TO DO –
Give back exactly the lines of the material below that start at the line containing "brown star: (460, 534) -> (497, 655), moved" and end at the line containing "yellow semicircle: (129, 1121)", and no others.

EXERCISE DATA –
———
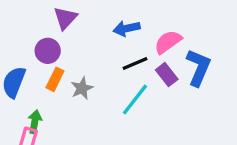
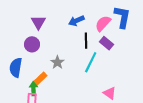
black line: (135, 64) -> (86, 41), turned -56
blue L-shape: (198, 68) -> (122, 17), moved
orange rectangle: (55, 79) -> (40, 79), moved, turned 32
———
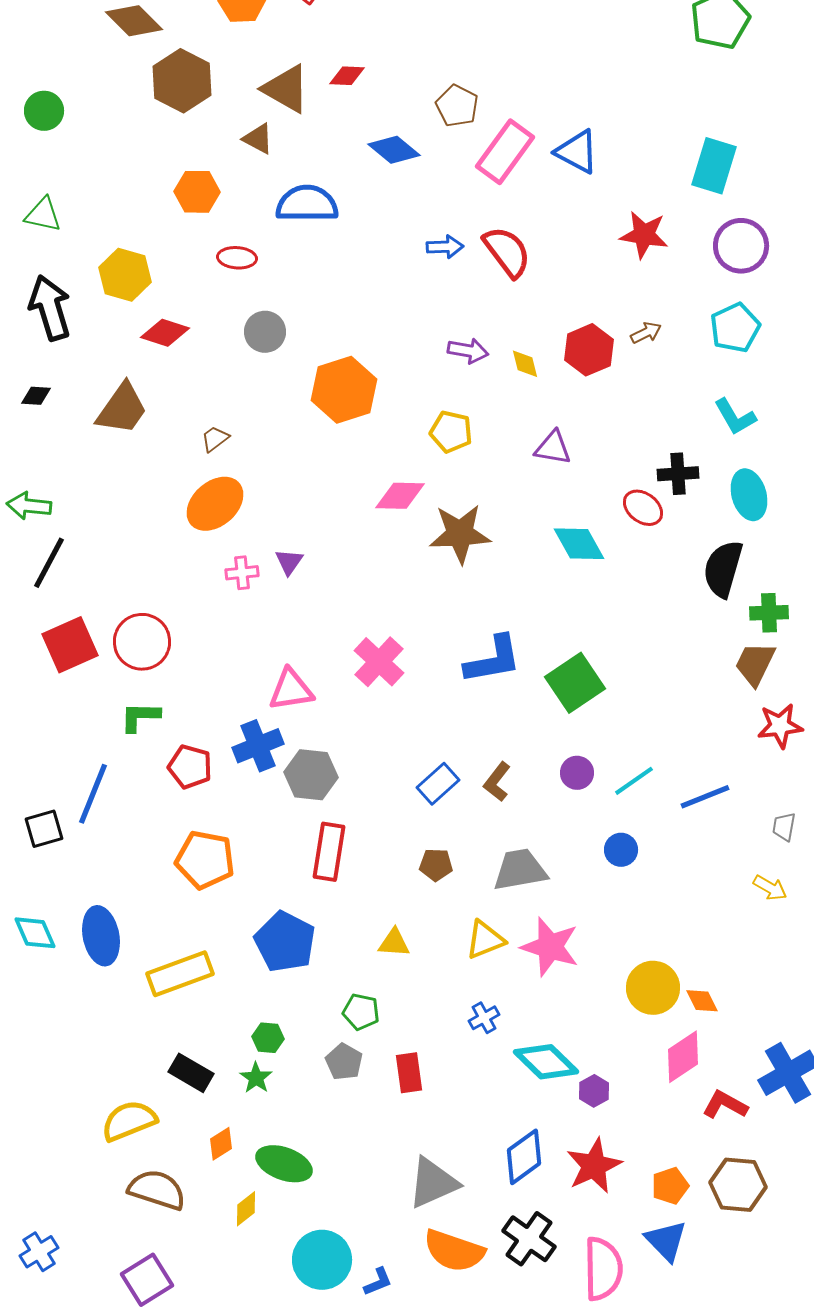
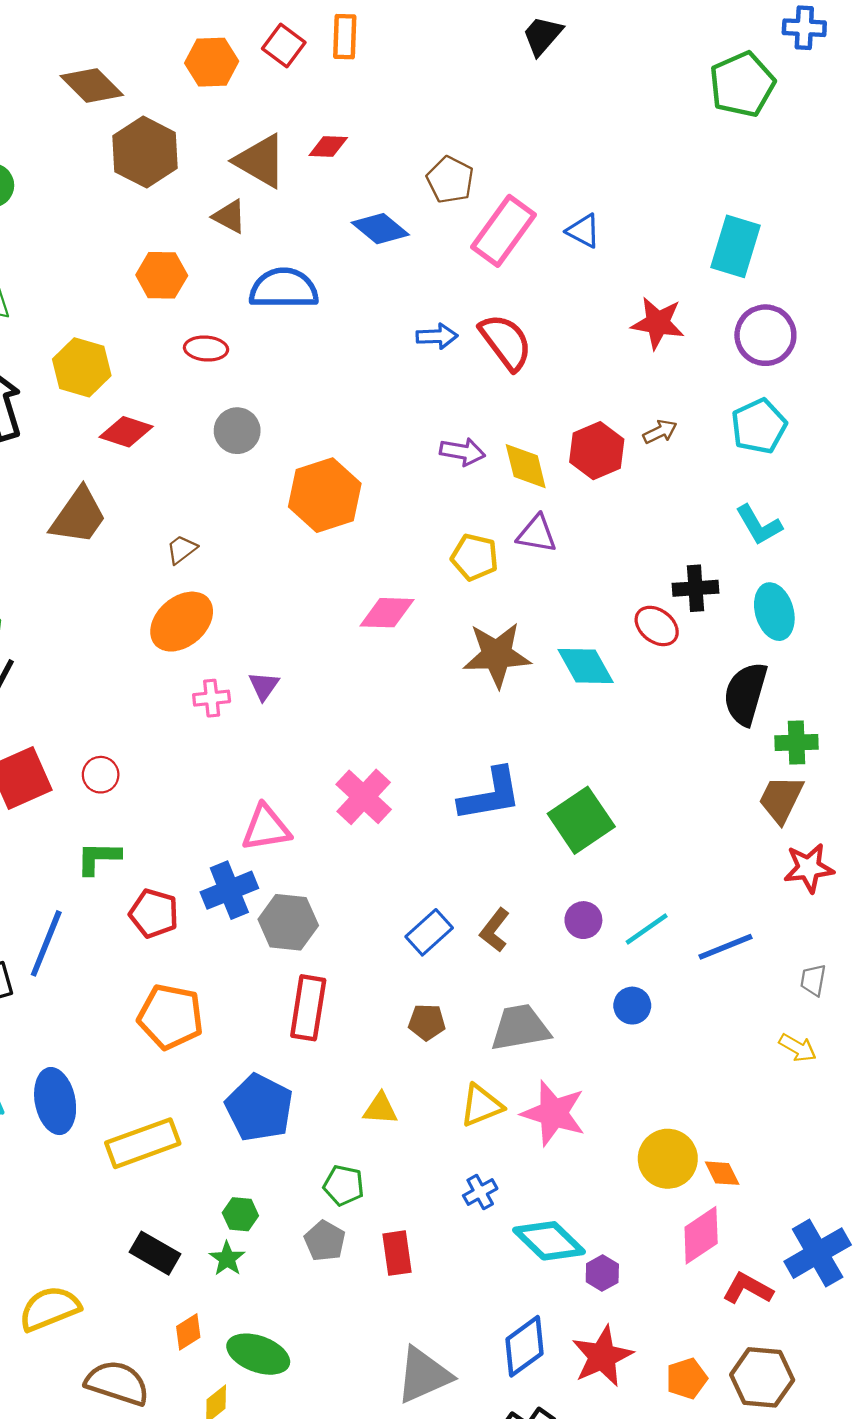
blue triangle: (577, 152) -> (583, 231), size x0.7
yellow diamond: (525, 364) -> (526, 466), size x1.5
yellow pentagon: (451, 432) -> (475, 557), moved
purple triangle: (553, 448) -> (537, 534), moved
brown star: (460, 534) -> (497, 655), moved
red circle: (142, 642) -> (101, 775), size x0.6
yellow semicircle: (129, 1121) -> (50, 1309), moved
———
SOLUTION TO THIS TASK –
brown star: (460, 534) -> (497, 655), moved
red circle: (142, 642) -> (101, 775), size x0.6
yellow semicircle: (129, 1121) -> (50, 1309), moved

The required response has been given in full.